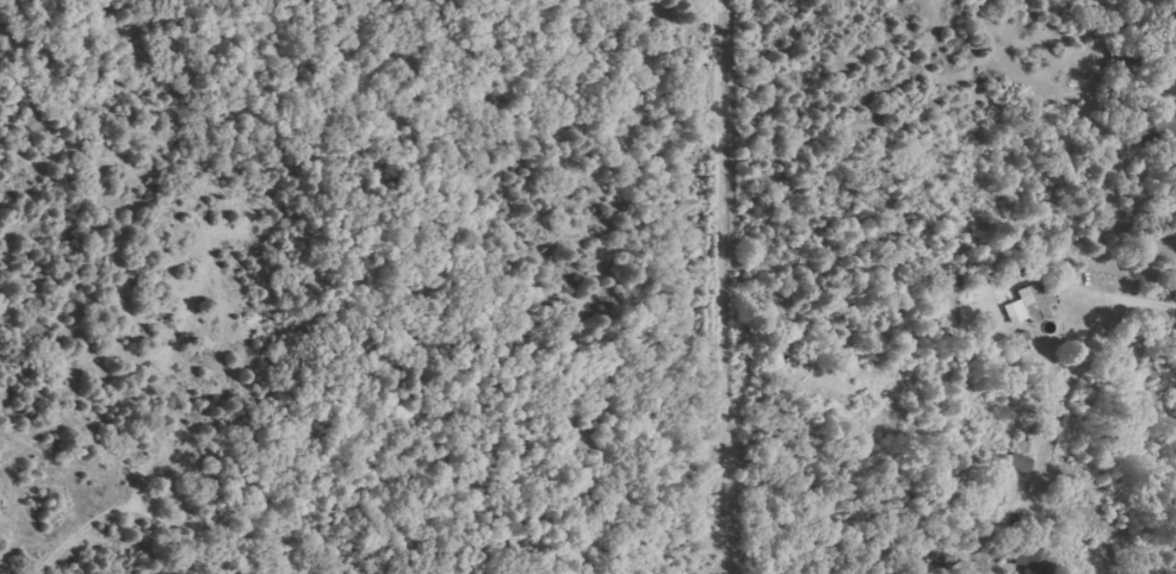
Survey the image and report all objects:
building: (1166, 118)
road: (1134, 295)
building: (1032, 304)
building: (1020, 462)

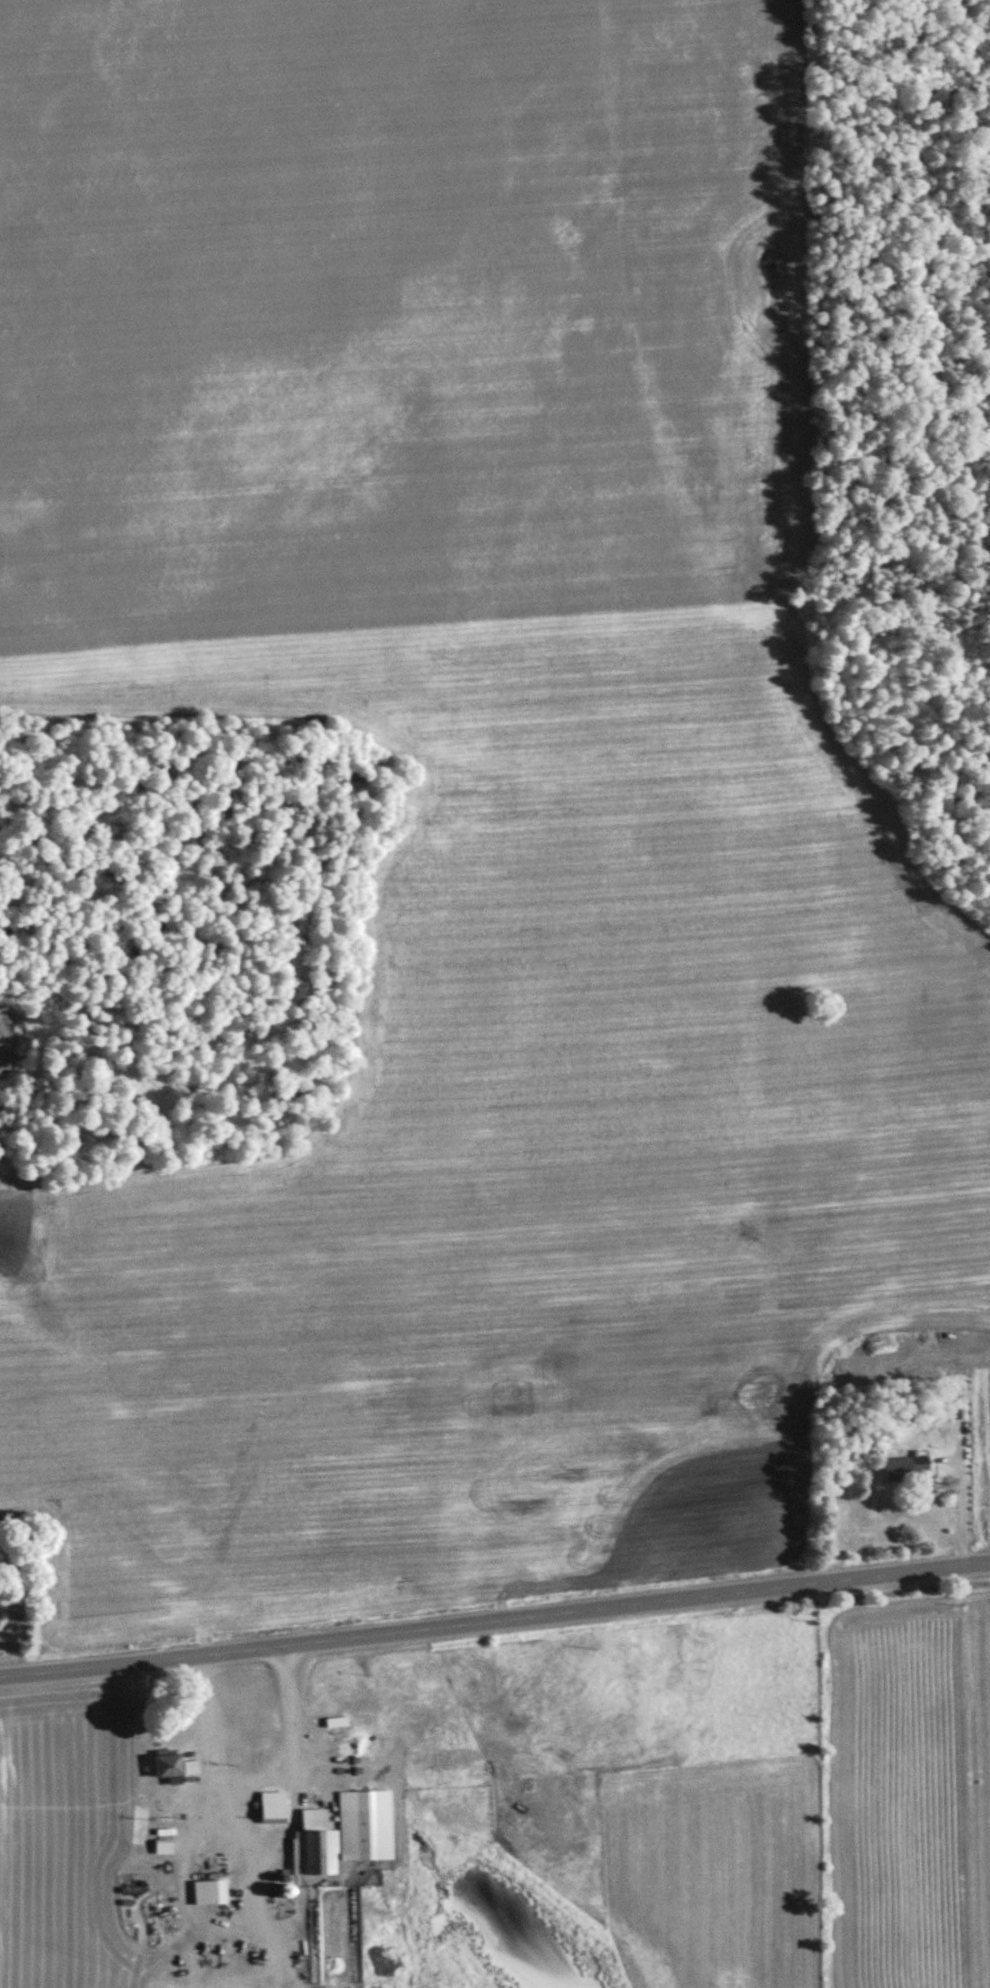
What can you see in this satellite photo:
● ● ● ● ● ● ●
# What is being asked
Each line above is to be repeated exactly as written; no picture is carried over.

# Task output
Survey the image and report all objects:
building: (1166, 118)
road: (1134, 295)
building: (1032, 304)
building: (1020, 462)

What can you see in this satellite photo:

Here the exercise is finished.